WORK TASK ▸ Word-for-word transcription: reproduce all of the data, but not the pictures.

SOURCE MATERIAL ▸
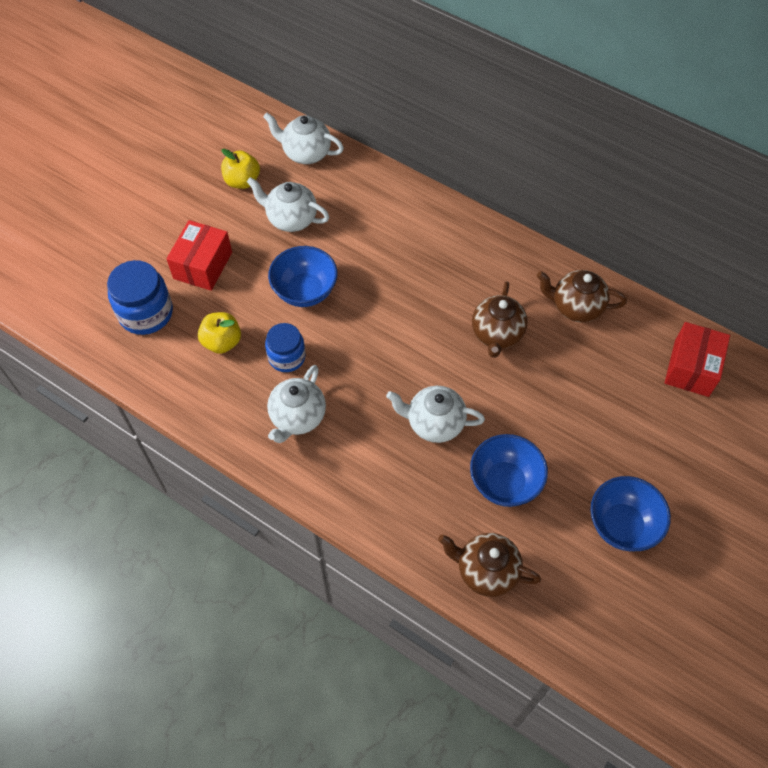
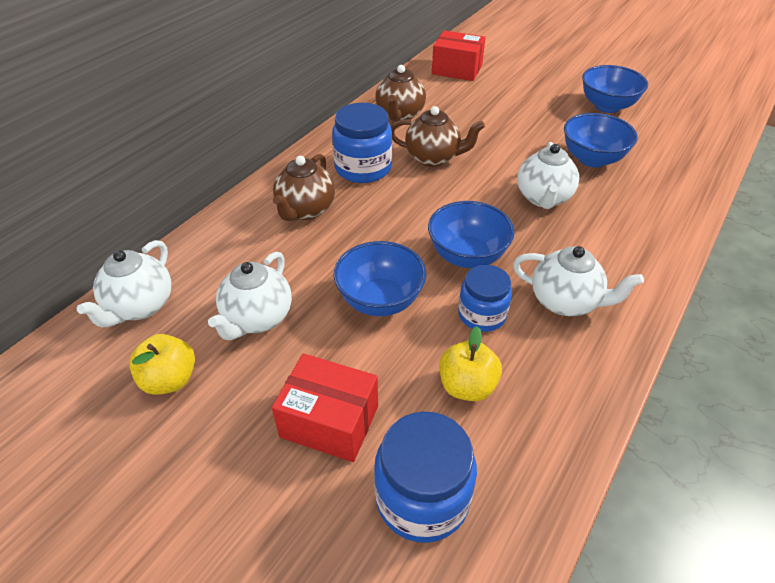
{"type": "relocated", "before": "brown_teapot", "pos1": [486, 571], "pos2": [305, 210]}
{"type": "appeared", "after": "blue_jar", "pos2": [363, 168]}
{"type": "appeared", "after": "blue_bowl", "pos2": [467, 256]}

YOUR SOLUTION ▸
{"type": "relocated", "before": "brown_teapot", "pos1": [486, 571], "pos2": [305, 210]}
{"type": "appeared", "after": "blue_jar", "pos2": [363, 168]}
{"type": "appeared", "after": "blue_bowl", "pos2": [467, 256]}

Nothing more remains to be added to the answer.